--- SUPPLIED RECORDS Enclosed Below ---

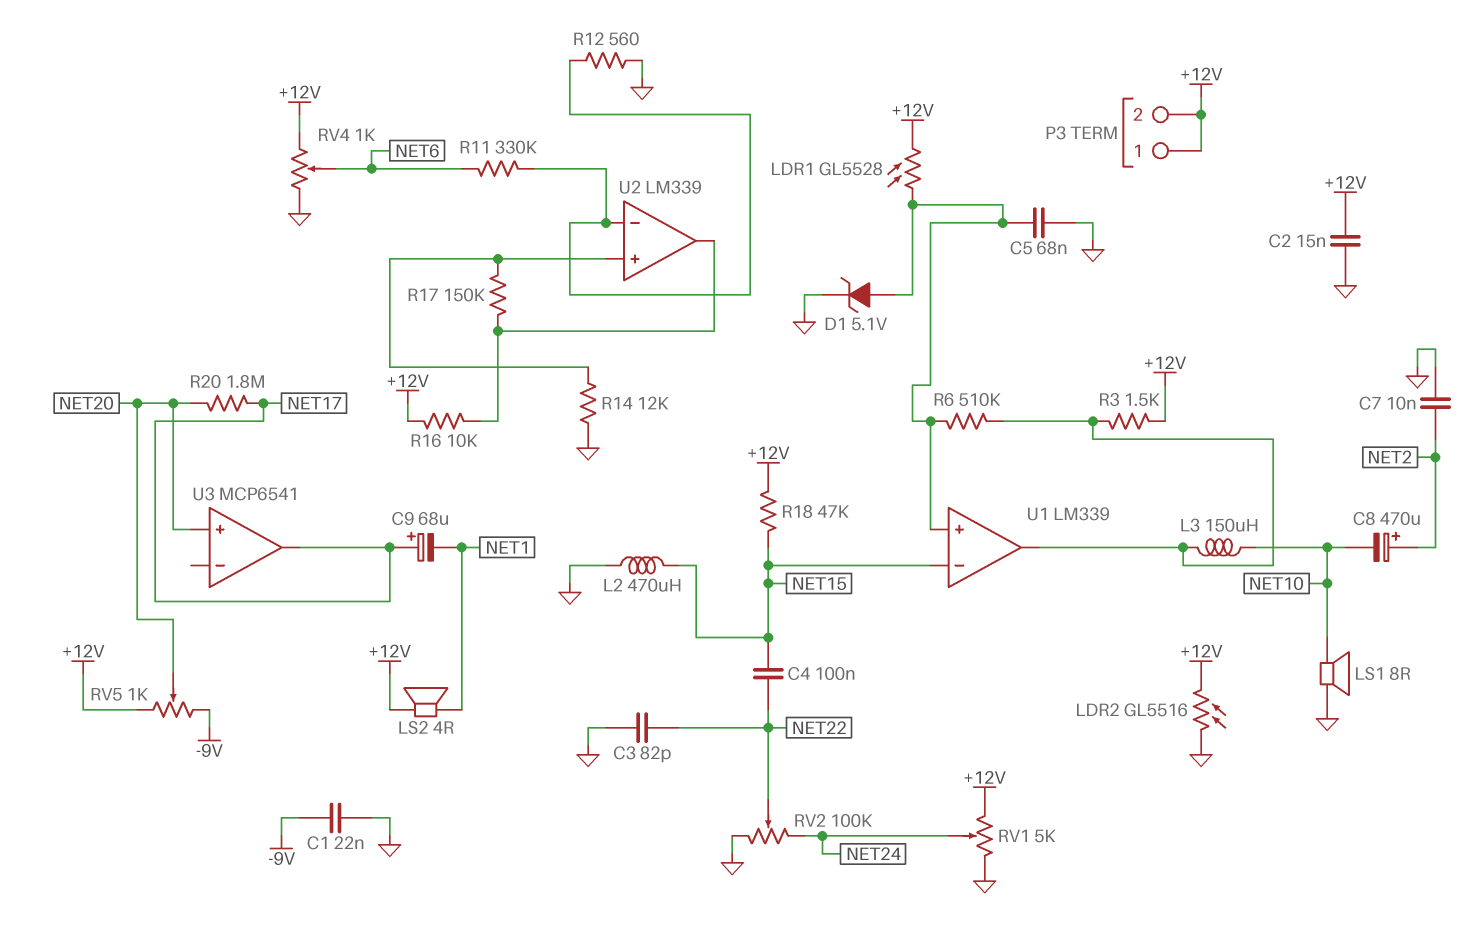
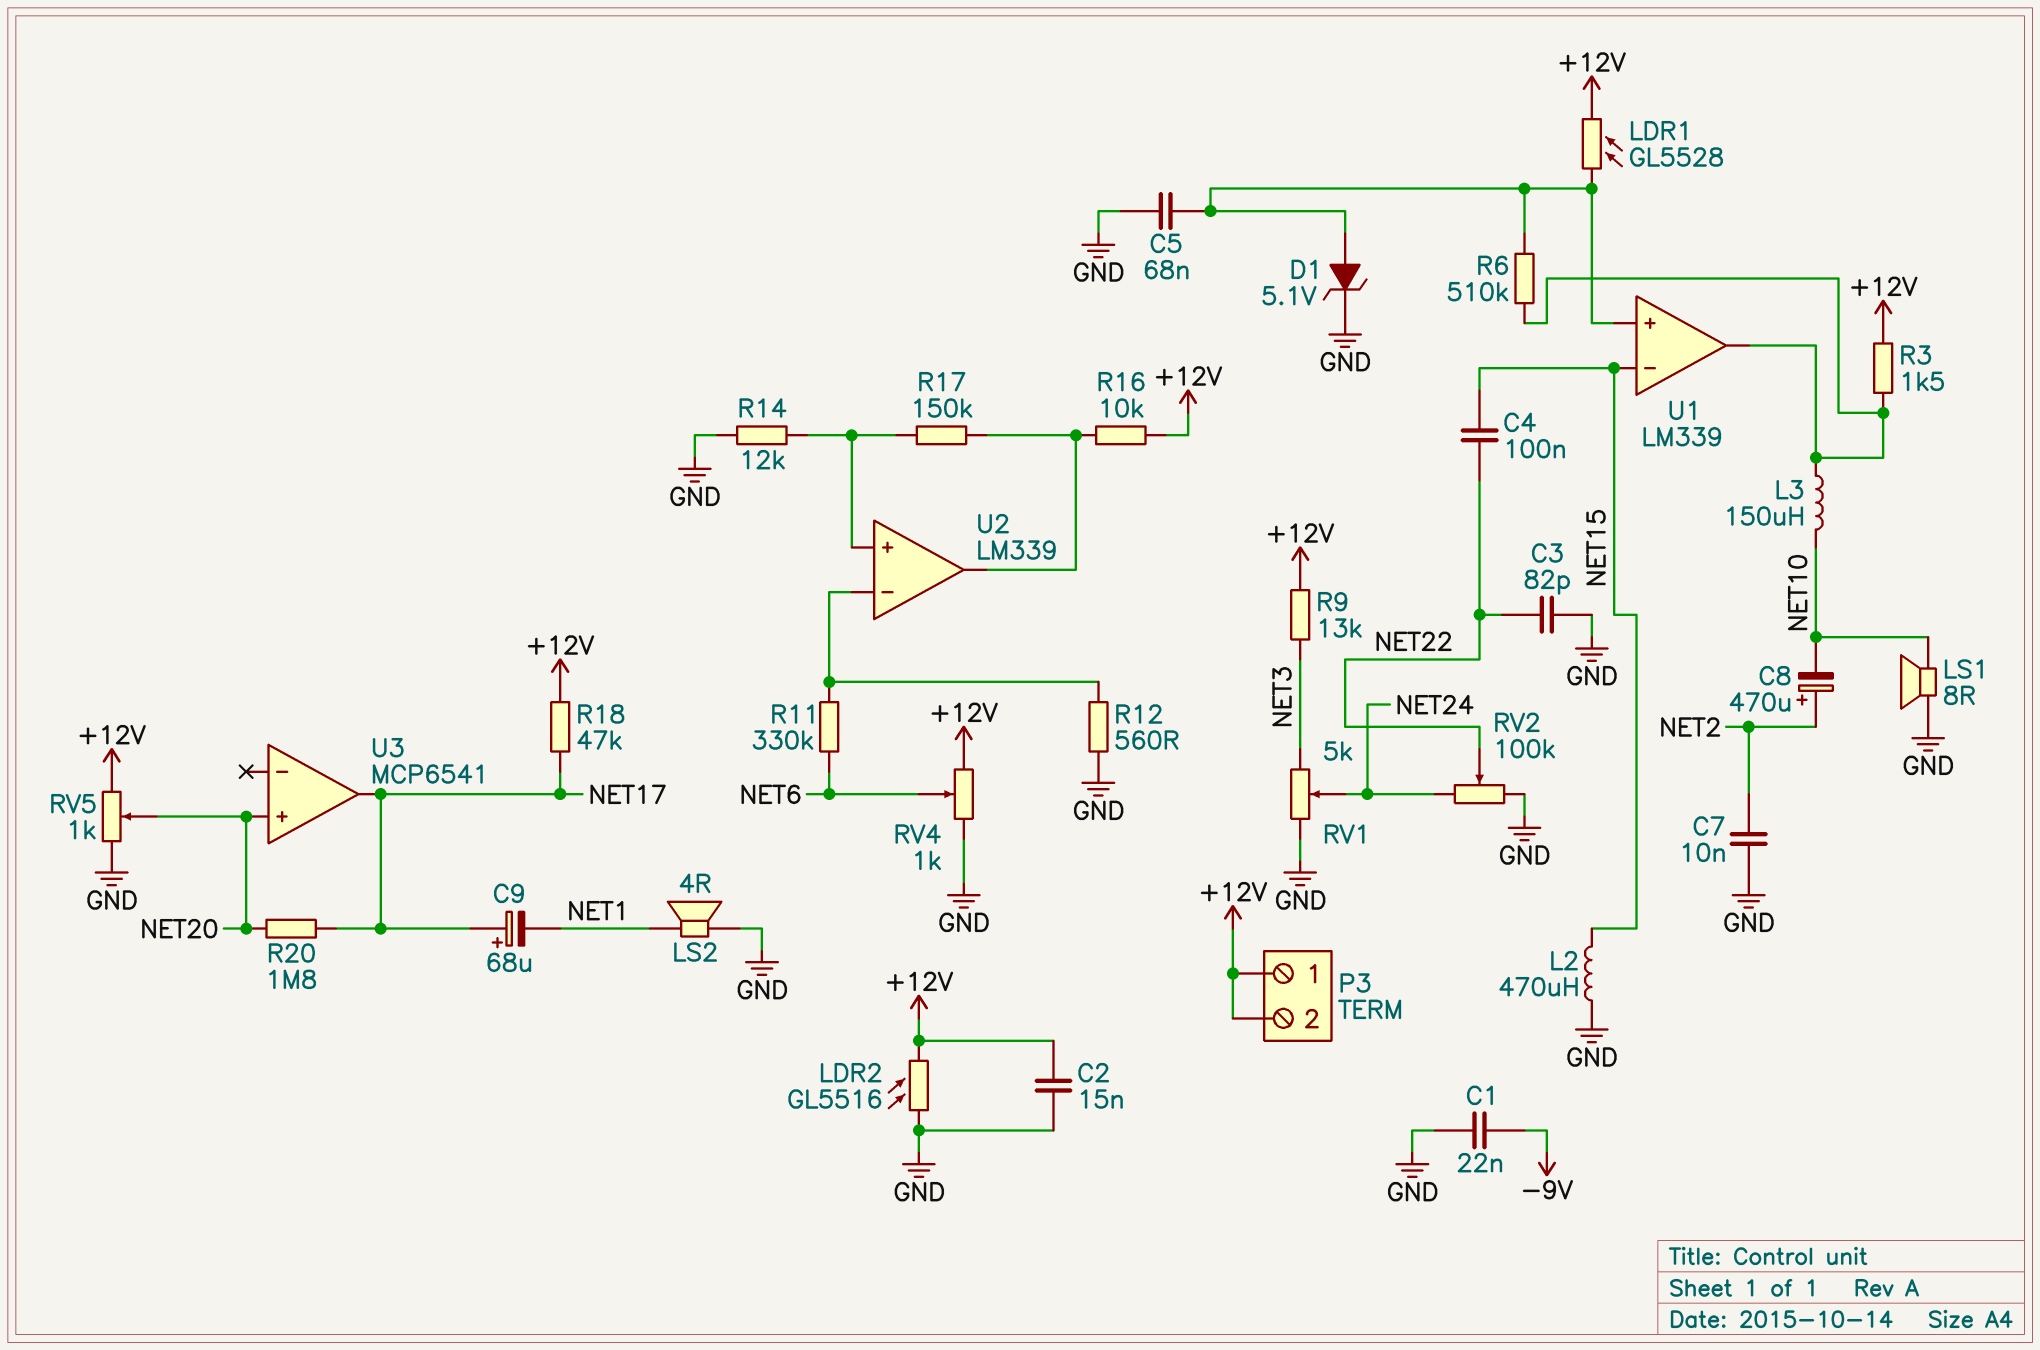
LS2: speaker 4R (+12V, NET1) -> speaker 4R (GND, NET1)
R9: none -> 13k (+12V, NET3)
R18: 47k (+12V, NET15) -> 47k (+12V, NET17)
RV1: 5k (+12V, GND, wiper NET24) -> 5k (GND, NET3, wiper NET24)
RV5: 1k (+12V, -9V, wiper NET20) -> 1k (+12V, GND, wiper NET20)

--- End of Enclosed SUPPLIED RECORDS ---

Read through the entries and copy each line in which "wiper" appears.

OUTPUT FOR THIS TASK:
RV1: 5k (+12V, GND, wiper NET24) -> 5k (GND, NET3, wiper NET24)
RV5: 1k (+12V, -9V, wiper NET20) -> 1k (+12V, GND, wiper NET20)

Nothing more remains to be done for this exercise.